● **Exercise prompt**
Begin the copy at the line containing "YellowHouse 106,378 -> PurpleHouse 127,371" in the data below and end it at the line containing "BrownCandle 275,411 -> none", keeping each line exact and leaving out pictures.

● **Exercise material**

+-------+

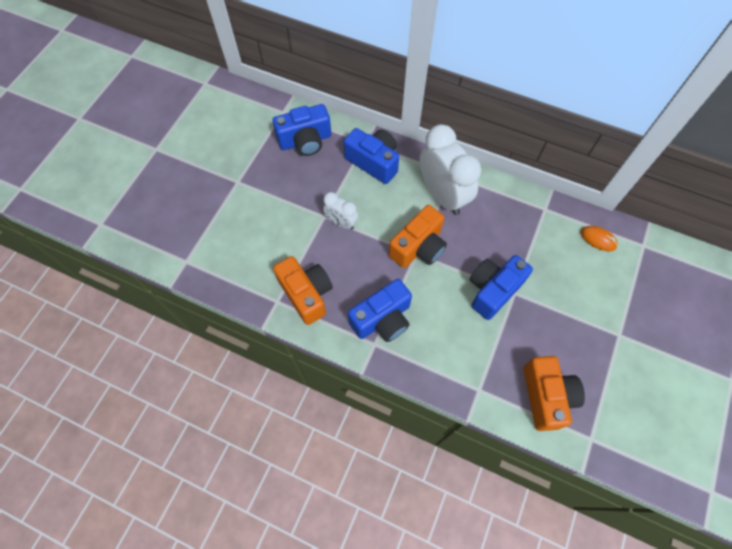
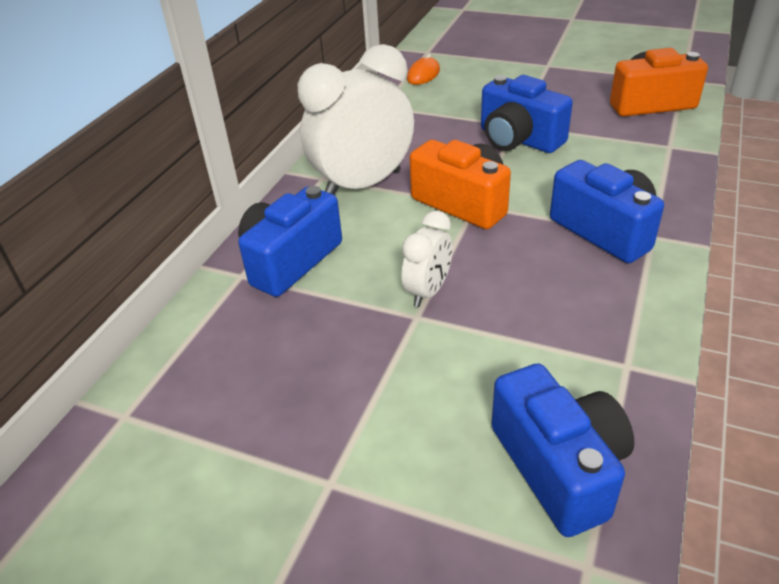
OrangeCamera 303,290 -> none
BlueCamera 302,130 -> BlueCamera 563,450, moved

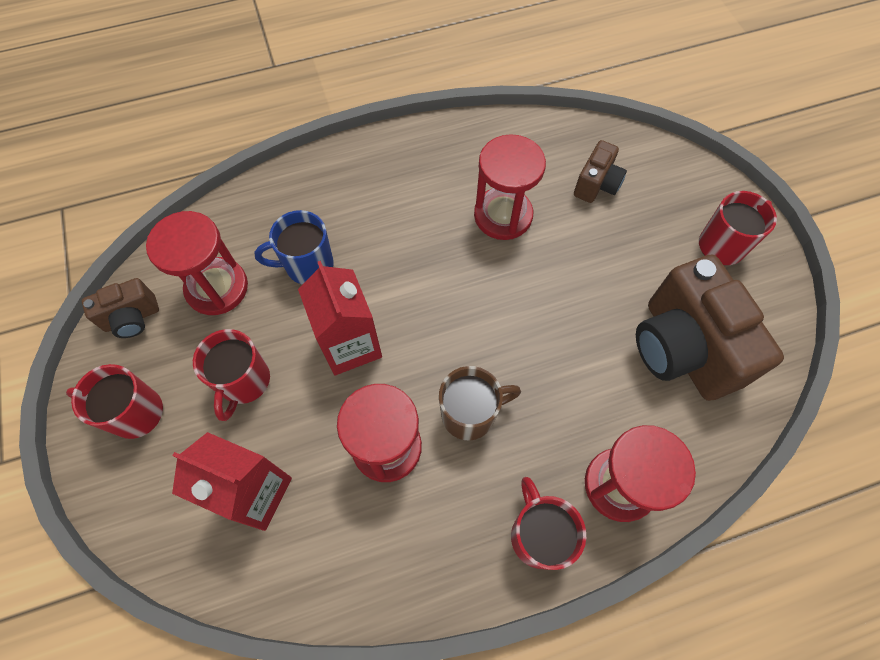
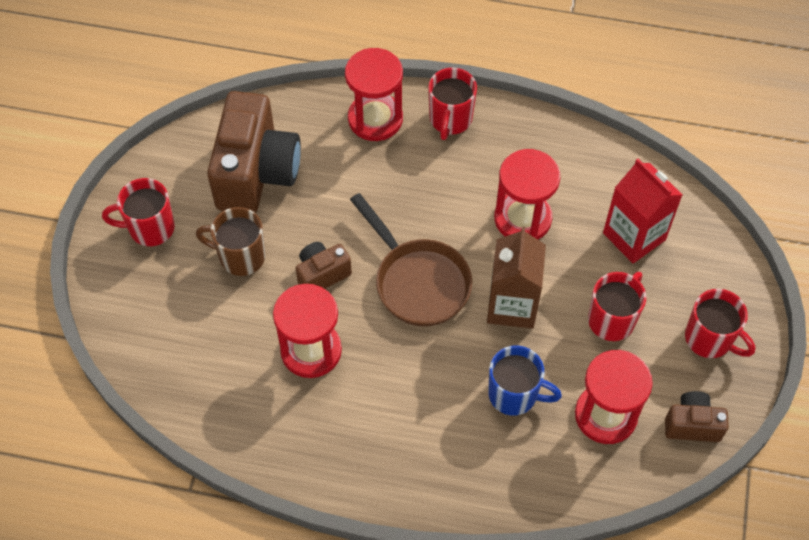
none -> BrownPan 411,260
BrownMug 480,403 -> BrownMug 231,241, moved
BrownCamera 600,171 -> BrownCamera 324,265, moved
RedCarton 340,318 -> BrownCarton 516,277

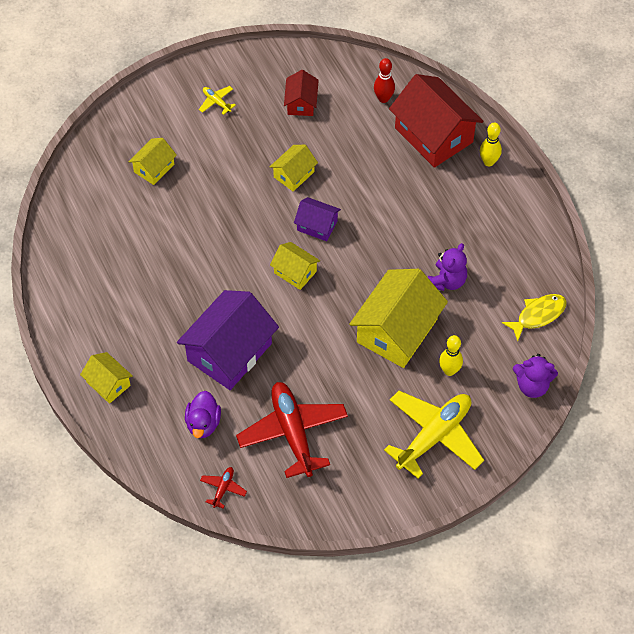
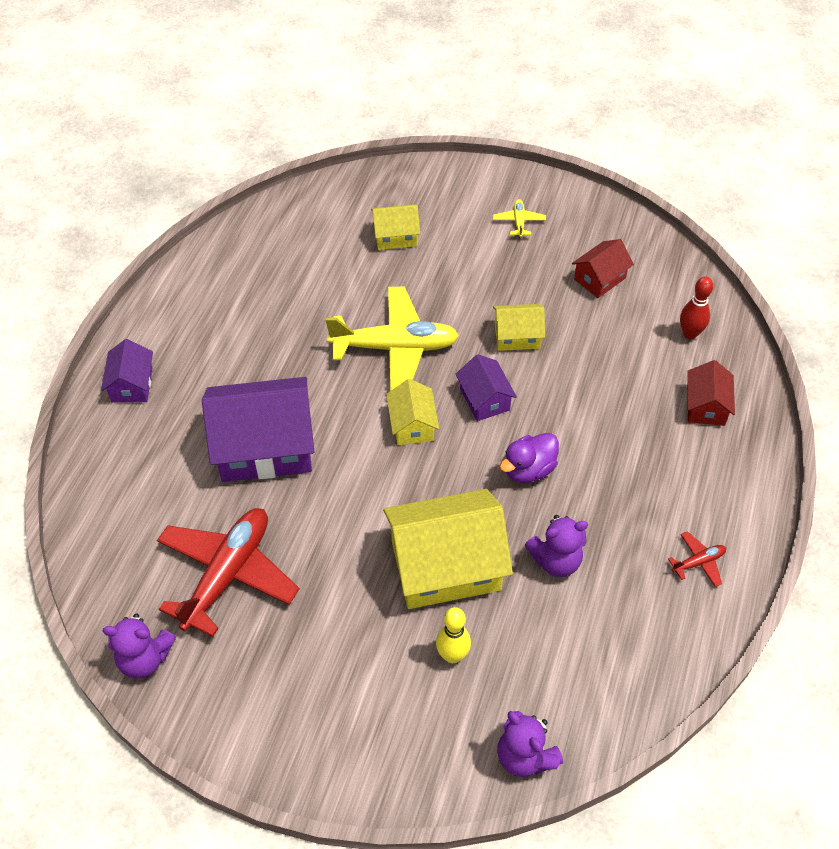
YellowBowlingPin 491,144 -> none
YellowFish 534,317 -> none
none -> PurpleTeddyBear 139,645
PurpleDuck 203,414 -> PurpleDuck 529,458, moved
RedPlane 223,488 -> RedPlane 697,559, moved
YellowPlane 434,435 -> YellowPlane 392,338, moved
YellowHouse 106,378 -> PurpleHouse 127,371
RedHouse 436,121 -> RedHouse 711,393, x0.51

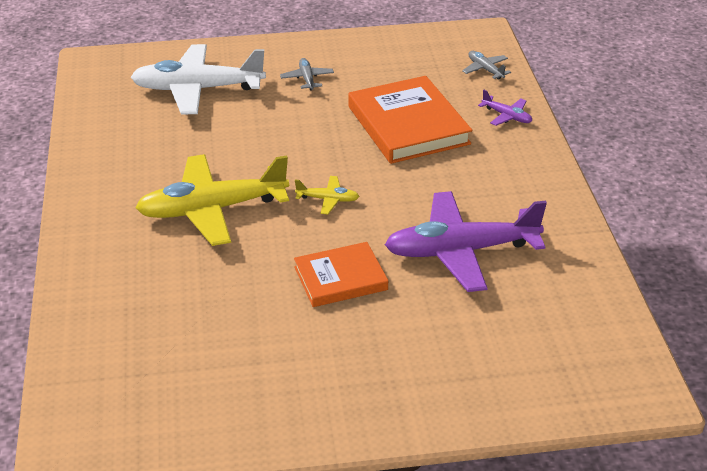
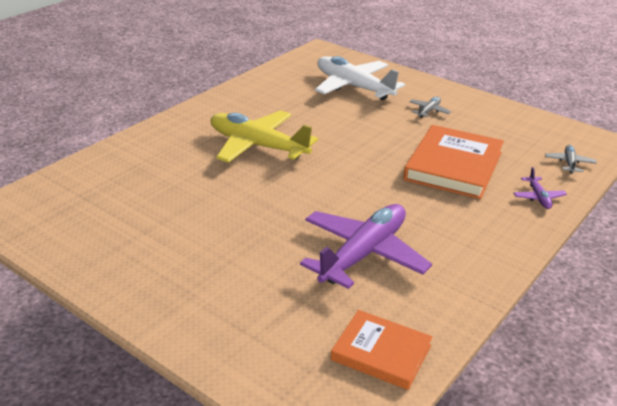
YellowPlane 327,195 -> none
OrangeBook 341,274 -> OrangeBook 382,350, moved
PurplePlane 466,241 -> PurplePlane 366,246, 90 degrees clockwise

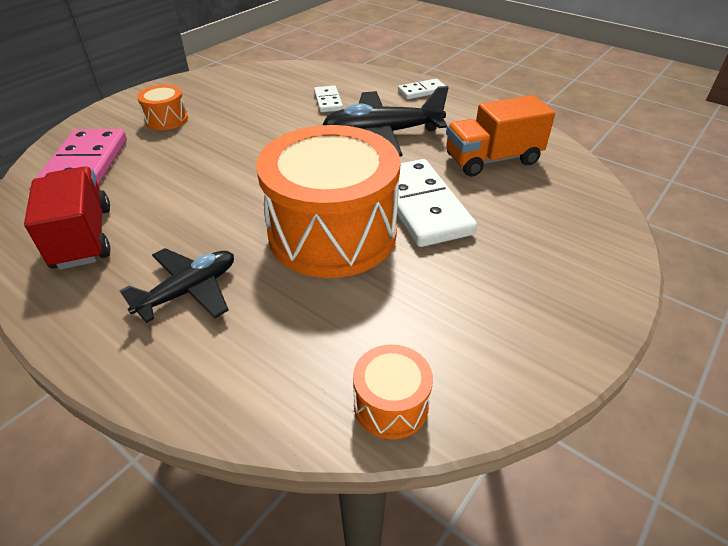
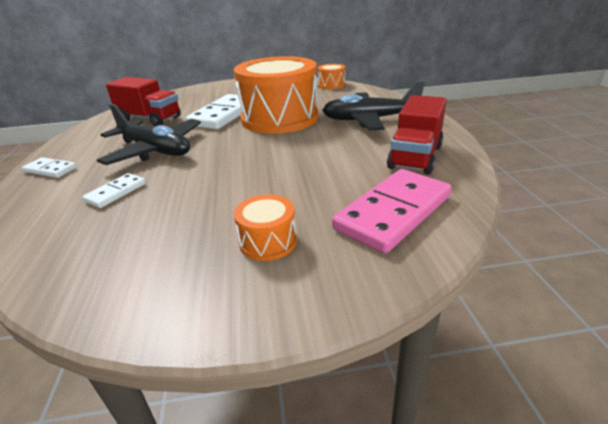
OrangeTruck 500,135 -> RedTruck 143,101
BlackPlane 176,285 -> BlackPlane 373,105, x1.53

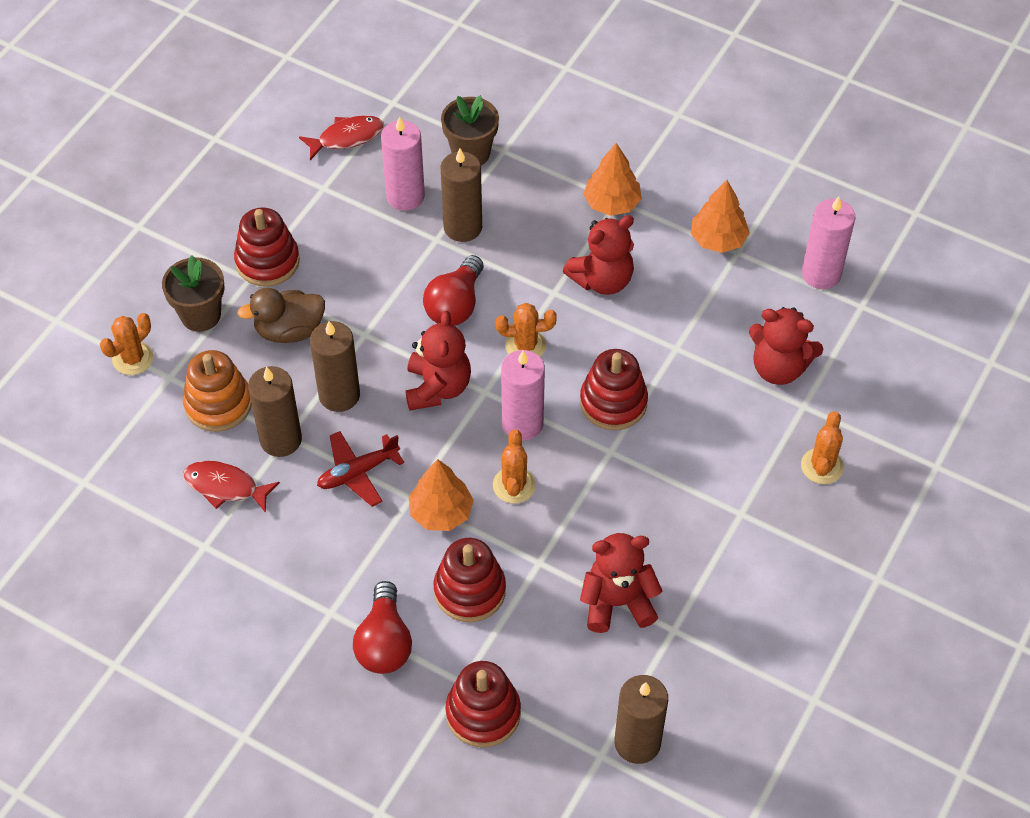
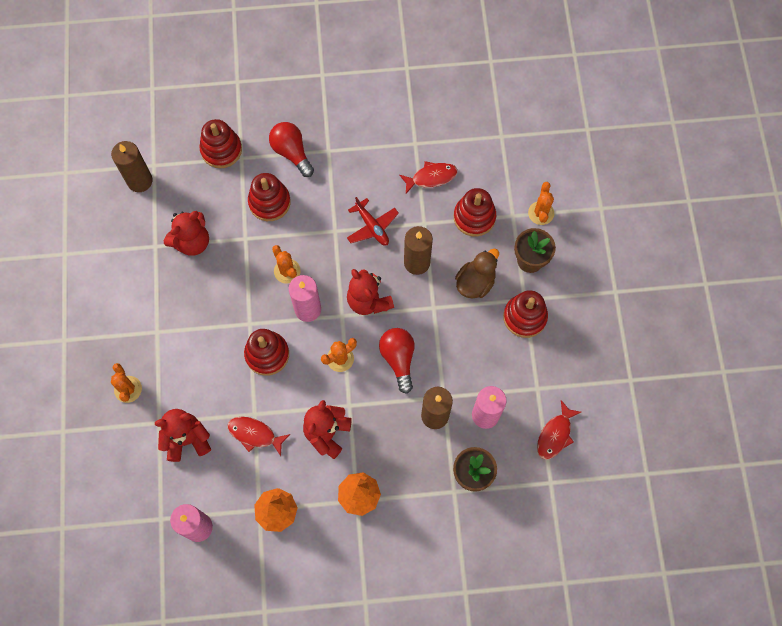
BrownCandle 275,411 -> none
OrangeTree 441,495 -> none
none -> RedFish 258,436
OrangeStackingToy 217,391 -> RedStackingToy 475,212
RedPlane 360,469 -> RedPlane 373,221, 120 degrees clockwise

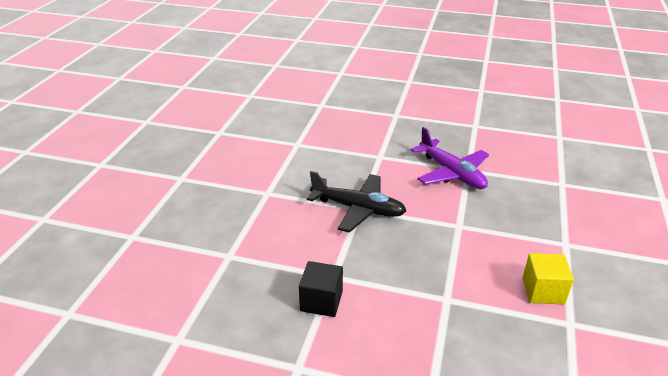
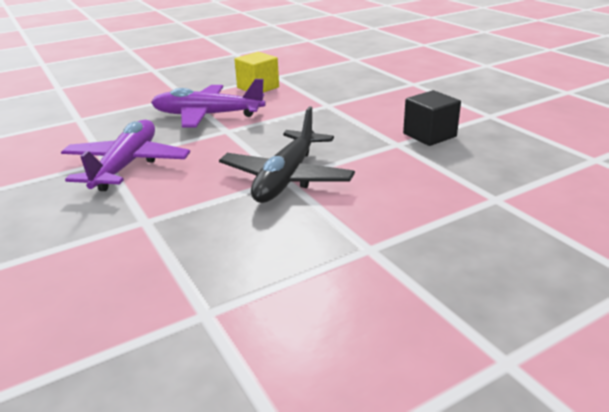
none -> PurplePlane 208,103
BlackPlane 356,202 -> BlackPlane 287,154, 135 degrees counterclockwise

+-------+

● **Answer to this task**
YellowHouse 106,378 -> PurpleHouse 127,371
RedHouse 436,121 -> RedHouse 711,393, x0.51

YellowPlane 327,195 -> none
OrangeBook 341,274 -> OrangeBook 382,350, moved
PurplePlane 466,241 -> PurplePlane 366,246, 90 degrees clockwise

OrangeTruck 500,135 -> RedTruck 143,101
BlackPlane 176,285 -> BlackPlane 373,105, x1.53

BrownCandle 275,411 -> none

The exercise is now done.